Give the data again exactly as it appears.
═════ Dataset excerpts ═════
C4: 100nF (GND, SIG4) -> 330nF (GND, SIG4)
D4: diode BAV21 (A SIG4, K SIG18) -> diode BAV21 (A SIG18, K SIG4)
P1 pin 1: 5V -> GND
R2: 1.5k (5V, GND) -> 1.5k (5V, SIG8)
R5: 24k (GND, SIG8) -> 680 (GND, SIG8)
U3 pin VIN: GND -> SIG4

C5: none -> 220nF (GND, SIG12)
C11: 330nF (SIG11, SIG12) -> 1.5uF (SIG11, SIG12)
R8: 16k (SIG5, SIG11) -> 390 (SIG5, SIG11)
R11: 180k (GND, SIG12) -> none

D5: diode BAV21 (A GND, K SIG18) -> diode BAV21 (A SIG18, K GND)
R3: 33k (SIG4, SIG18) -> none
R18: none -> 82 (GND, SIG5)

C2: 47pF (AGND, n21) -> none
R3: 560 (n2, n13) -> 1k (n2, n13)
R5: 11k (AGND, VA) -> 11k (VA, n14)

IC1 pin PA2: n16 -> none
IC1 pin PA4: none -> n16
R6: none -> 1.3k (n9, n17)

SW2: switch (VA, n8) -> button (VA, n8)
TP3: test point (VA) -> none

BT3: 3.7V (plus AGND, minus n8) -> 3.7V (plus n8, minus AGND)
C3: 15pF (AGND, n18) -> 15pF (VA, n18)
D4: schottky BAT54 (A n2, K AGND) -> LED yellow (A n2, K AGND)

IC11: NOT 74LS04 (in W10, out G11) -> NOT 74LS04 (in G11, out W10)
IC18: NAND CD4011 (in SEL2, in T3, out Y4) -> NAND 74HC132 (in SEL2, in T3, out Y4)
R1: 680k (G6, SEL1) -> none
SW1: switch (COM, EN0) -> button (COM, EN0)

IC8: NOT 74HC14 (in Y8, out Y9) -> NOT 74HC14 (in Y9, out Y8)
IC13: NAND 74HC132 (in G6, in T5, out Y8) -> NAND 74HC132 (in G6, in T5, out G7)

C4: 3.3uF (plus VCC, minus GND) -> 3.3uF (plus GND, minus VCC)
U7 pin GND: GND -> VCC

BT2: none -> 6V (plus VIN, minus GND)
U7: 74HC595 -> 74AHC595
═════
_Written solution:_
C4: 100nF (GND, SIG4) -> 330nF (GND, SIG4)
D4: diode BAV21 (A SIG4, K SIG18) -> diode BAV21 (A SIG18, K SIG4)
P1 pin 1: 5V -> GND
R2: 1.5k (5V, GND) -> 1.5k (5V, SIG8)
R5: 24k (GND, SIG8) -> 680 (GND, SIG8)
U3 pin VIN: GND -> SIG4

C5: none -> 220nF (GND, SIG12)
C11: 330nF (SIG11, SIG12) -> 1.5uF (SIG11, SIG12)
R8: 16k (SIG5, SIG11) -> 390 (SIG5, SIG11)
R11: 180k (GND, SIG12) -> none

D5: diode BAV21 (A GND, K SIG18) -> diode BAV21 (A SIG18, K GND)
R3: 33k (SIG4, SIG18) -> none
R18: none -> 82 (GND, SIG5)

C2: 47pF (AGND, n21) -> none
R3: 560 (n2, n13) -> 1k (n2, n13)
R5: 11k (AGND, VA) -> 11k (VA, n14)

IC1 pin PA2: n16 -> none
IC1 pin PA4: none -> n16
R6: none -> 1.3k (n9, n17)

SW2: switch (VA, n8) -> button (VA, n8)
TP3: test point (VA) -> none

BT3: 3.7V (plus AGND, minus n8) -> 3.7V (plus n8, minus AGND)
C3: 15pF (AGND, n18) -> 15pF (VA, n18)
D4: schottky BAT54 (A n2, K AGND) -> LED yellow (A n2, K AGND)

IC11: NOT 74LS04 (in W10, out G11) -> NOT 74LS04 (in G11, out W10)
IC18: NAND CD4011 (in SEL2, in T3, out Y4) -> NAND 74HC132 (in SEL2, in T3, out Y4)
R1: 680k (G6, SEL1) -> none
SW1: switch (COM, EN0) -> button (COM, EN0)

IC8: NOT 74HC14 (in Y8, out Y9) -> NOT 74HC14 (in Y9, out Y8)
IC13: NAND 74HC132 (in G6, in T5, out Y8) -> NAND 74HC132 (in G6, in T5, out G7)

C4: 3.3uF (plus VCC, minus GND) -> 3.3uF (plus GND, minus VCC)
U7 pin GND: GND -> VCC

BT2: none -> 6V (plus VIN, minus GND)
U7: 74HC595 -> 74AHC595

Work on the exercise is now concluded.